● Description of the task
Copy out the records below with every line kept precisely as it stands.

● Rows

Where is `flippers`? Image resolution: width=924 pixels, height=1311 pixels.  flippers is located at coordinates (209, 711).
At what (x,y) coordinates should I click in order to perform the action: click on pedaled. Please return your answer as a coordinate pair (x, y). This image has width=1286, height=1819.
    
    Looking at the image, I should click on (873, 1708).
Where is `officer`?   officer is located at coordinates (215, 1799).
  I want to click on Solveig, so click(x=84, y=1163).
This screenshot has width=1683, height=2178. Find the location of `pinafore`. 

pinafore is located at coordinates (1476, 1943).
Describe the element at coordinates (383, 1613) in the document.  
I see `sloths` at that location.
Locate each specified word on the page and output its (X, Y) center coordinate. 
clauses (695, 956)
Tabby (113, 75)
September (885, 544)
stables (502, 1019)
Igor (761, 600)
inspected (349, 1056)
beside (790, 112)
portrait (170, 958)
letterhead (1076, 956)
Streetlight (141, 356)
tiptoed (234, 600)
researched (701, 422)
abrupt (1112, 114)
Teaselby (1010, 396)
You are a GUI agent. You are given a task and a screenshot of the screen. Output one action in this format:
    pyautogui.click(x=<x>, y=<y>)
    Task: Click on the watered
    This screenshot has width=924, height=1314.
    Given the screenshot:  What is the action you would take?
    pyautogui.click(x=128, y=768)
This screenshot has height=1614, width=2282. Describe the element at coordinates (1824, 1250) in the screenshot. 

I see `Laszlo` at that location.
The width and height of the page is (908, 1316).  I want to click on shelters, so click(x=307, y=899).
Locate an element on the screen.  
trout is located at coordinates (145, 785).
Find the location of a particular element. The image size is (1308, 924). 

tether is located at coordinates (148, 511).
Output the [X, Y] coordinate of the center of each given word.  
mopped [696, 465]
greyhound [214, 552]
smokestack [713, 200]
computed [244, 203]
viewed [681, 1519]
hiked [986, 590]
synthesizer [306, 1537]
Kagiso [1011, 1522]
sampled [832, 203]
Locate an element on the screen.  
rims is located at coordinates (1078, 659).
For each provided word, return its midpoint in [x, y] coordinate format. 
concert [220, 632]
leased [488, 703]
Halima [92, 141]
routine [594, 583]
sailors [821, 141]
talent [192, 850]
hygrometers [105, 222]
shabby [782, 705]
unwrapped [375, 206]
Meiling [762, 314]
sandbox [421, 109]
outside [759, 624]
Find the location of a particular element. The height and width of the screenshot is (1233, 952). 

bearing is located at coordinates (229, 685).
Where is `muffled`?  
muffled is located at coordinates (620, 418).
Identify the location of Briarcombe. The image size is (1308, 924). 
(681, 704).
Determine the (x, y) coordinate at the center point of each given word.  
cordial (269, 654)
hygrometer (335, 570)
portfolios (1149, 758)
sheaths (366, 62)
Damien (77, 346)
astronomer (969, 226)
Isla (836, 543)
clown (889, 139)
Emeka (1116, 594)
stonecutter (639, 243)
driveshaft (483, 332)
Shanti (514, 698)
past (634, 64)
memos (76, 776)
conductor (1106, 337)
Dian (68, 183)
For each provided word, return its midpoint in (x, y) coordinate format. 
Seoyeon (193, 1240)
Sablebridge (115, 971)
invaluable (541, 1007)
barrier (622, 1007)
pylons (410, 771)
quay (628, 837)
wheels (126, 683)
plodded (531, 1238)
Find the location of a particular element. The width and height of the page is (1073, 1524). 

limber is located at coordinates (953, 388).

● Answer
Where is `flippers`? Image resolution: width=924 pixels, height=1311 pixels.  flippers is located at coordinates (209, 711).
At what (x,y) coordinates should I click in order to perform the action: click on pedaled. Please return your answer as a coordinate pair (x, y). This image has width=1286, height=1819.
    
    Looking at the image, I should click on (873, 1708).
Where is `officer`?   officer is located at coordinates (215, 1799).
  I want to click on Solveig, so click(x=84, y=1163).
This screenshot has width=1683, height=2178. Find the location of `pinafore`. 

pinafore is located at coordinates (1476, 1943).
Describe the element at coordinates (383, 1613) in the document.  
I see `sloths` at that location.
Locate each specified word on the page and output its (X, Y) center coordinate. 
clauses (695, 956)
Tabby (113, 75)
September (885, 544)
stables (502, 1019)
Igor (761, 600)
inspected (349, 1056)
beside (790, 112)
portrait (170, 958)
letterhead (1076, 956)
Streetlight (141, 356)
tiptoed (234, 600)
researched (701, 422)
abrupt (1112, 114)
Teaselby (1010, 396)
You are a GUI agent. You are given a task and a screenshot of the screen. Output one action in this format:
    pyautogui.click(x=<x>, y=<y>)
    Task: Click on the watered
    This screenshot has width=924, height=1314.
    Given the screenshot:  What is the action you would take?
    pyautogui.click(x=128, y=768)
This screenshot has height=1614, width=2282. Describe the element at coordinates (1824, 1250) in the screenshot. 

I see `Laszlo` at that location.
The width and height of the page is (908, 1316).  I want to click on shelters, so click(x=307, y=899).
Locate an element on the screen.  
trout is located at coordinates (145, 785).
Find the location of a particular element. The image size is (1308, 924). 

tether is located at coordinates (148, 511).
Output the [X, Y] coordinate of the center of each given word.  
mopped [696, 465]
greyhound [214, 552]
smokestack [713, 200]
computed [244, 203]
viewed [681, 1519]
hiked [986, 590]
synthesizer [306, 1537]
Kagiso [1011, 1522]
sampled [832, 203]
Locate an element on the screen.  
rims is located at coordinates (1078, 659).
For each provided word, return its midpoint in [x, y] coordinate format. 
concert [220, 632]
leased [488, 703]
Halima [92, 141]
routine [594, 583]
sailors [821, 141]
talent [192, 850]
hygrometers [105, 222]
shabby [782, 705]
unwrapped [375, 206]
Meiling [762, 314]
sandbox [421, 109]
outside [759, 624]
Find the location of a particular element. The height and width of the screenshot is (1233, 952). 

bearing is located at coordinates (229, 685).
Where is `muffled`?  
muffled is located at coordinates (620, 418).
Identify the location of Briarcombe. The image size is (1308, 924). 
(681, 704).
Determine the (x, y) coordinate at the center point of each given word.  
cordial (269, 654)
hygrometer (335, 570)
portfolios (1149, 758)
sheaths (366, 62)
Damien (77, 346)
astronomer (969, 226)
Isla (836, 543)
clown (889, 139)
Emeka (1116, 594)
stonecutter (639, 243)
driveshaft (483, 332)
Shanti (514, 698)
past (634, 64)
memos (76, 776)
conductor (1106, 337)
Dian (68, 183)
For each provided word, return its midpoint in (x, y) coordinate format. 
Seoyeon (193, 1240)
Sablebridge (115, 971)
invaluable (541, 1007)
barrier (622, 1007)
pylons (410, 771)
quay (628, 837)
wheels (126, 683)
plodded (531, 1238)
Find the location of a particular element. The width and height of the page is (1073, 1524). 

limber is located at coordinates (953, 388).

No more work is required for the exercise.